#### Records supplied

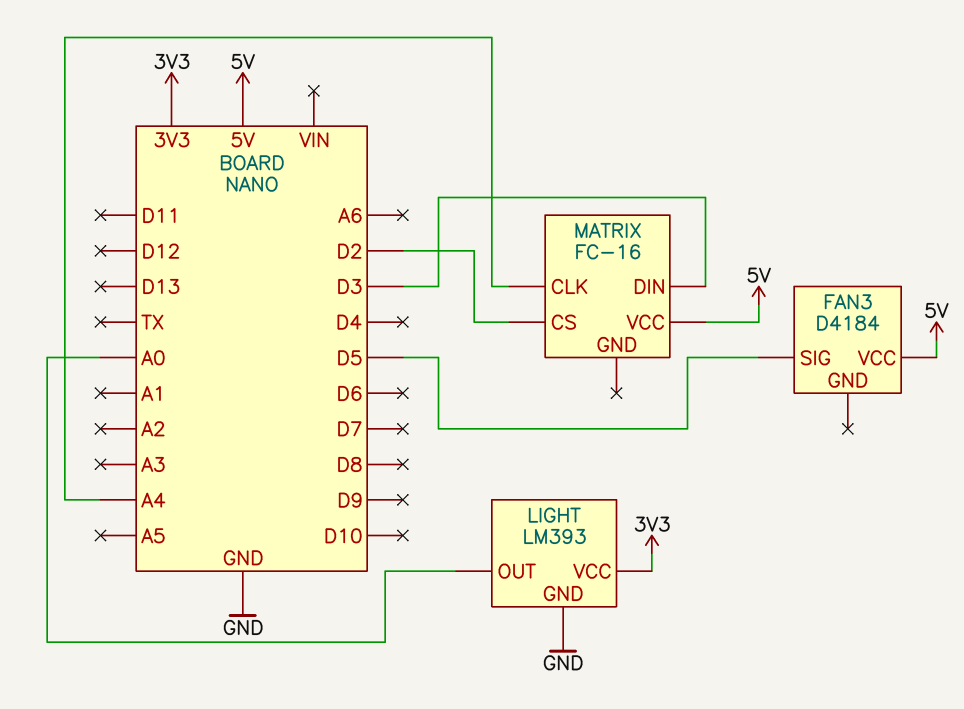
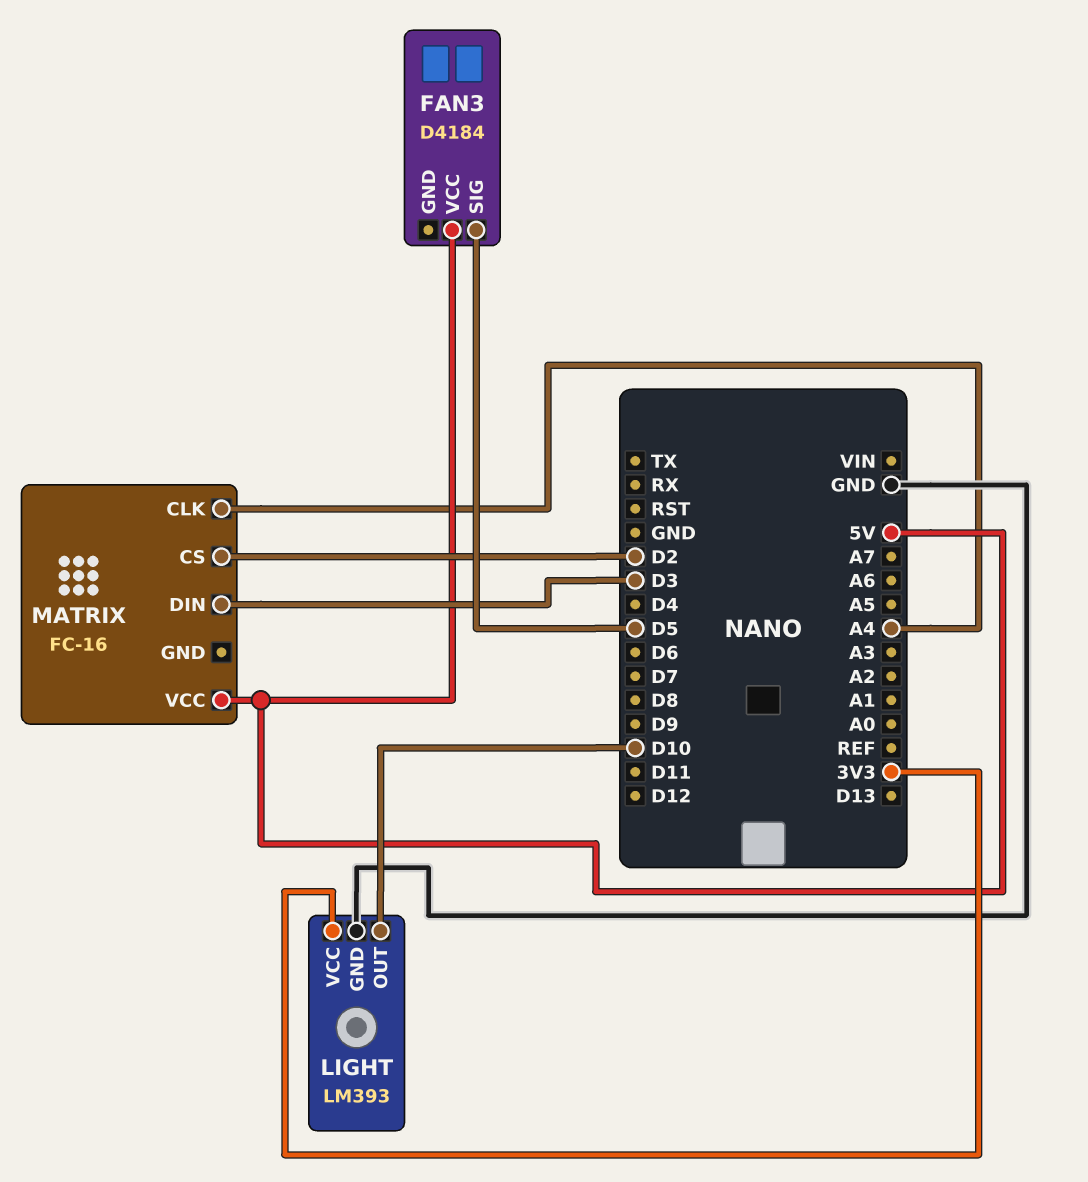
LIGHT pin OUT: A0 -> D10

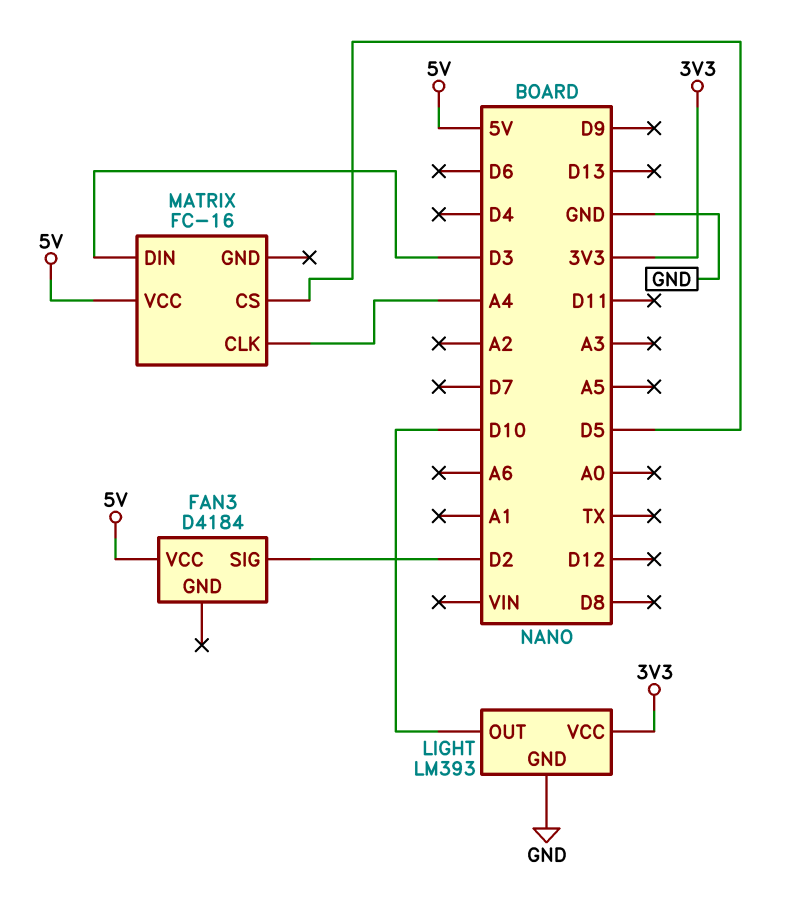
FAN3 pin SIG: D5 -> D2
MATRIX pin CS: D2 -> D5

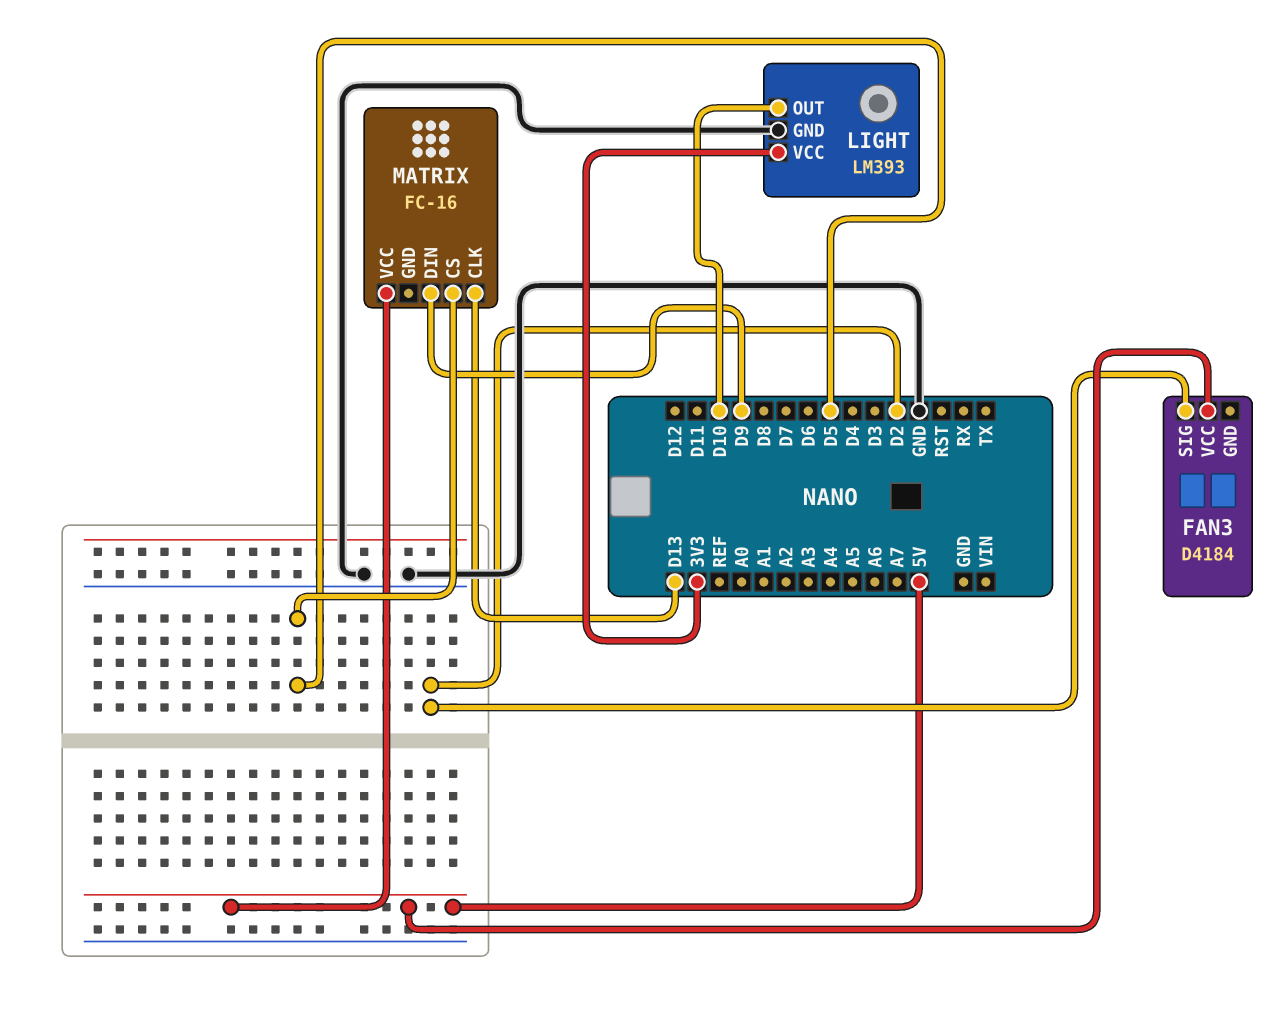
MATRIX pin CLK: A4 -> D13
MATRIX pin DIN: D3 -> D9

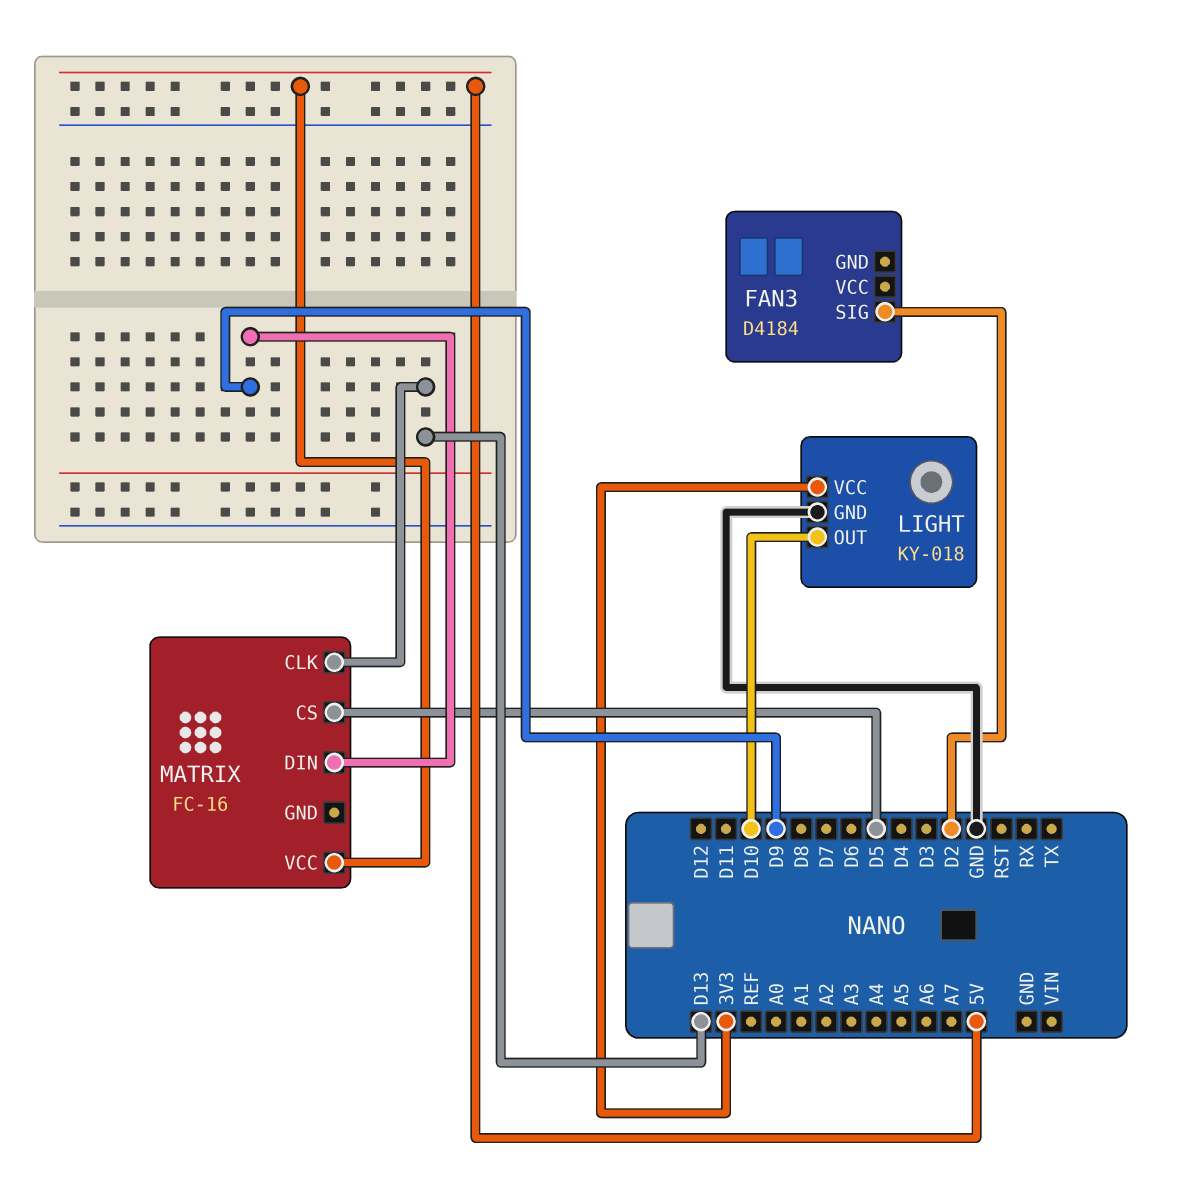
FAN3 pin VCC: 5V -> none
LIGHT: LM393 -> KY-018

########

### Task brief
Every line in the data above needs to be given again exactly, pictures aside.

### Response to this task
LIGHT pin OUT: A0 -> D10

FAN3 pin SIG: D5 -> D2
MATRIX pin CS: D2 -> D5

MATRIX pin CLK: A4 -> D13
MATRIX pin DIN: D3 -> D9

FAN3 pin VCC: 5V -> none
LIGHT: LM393 -> KY-018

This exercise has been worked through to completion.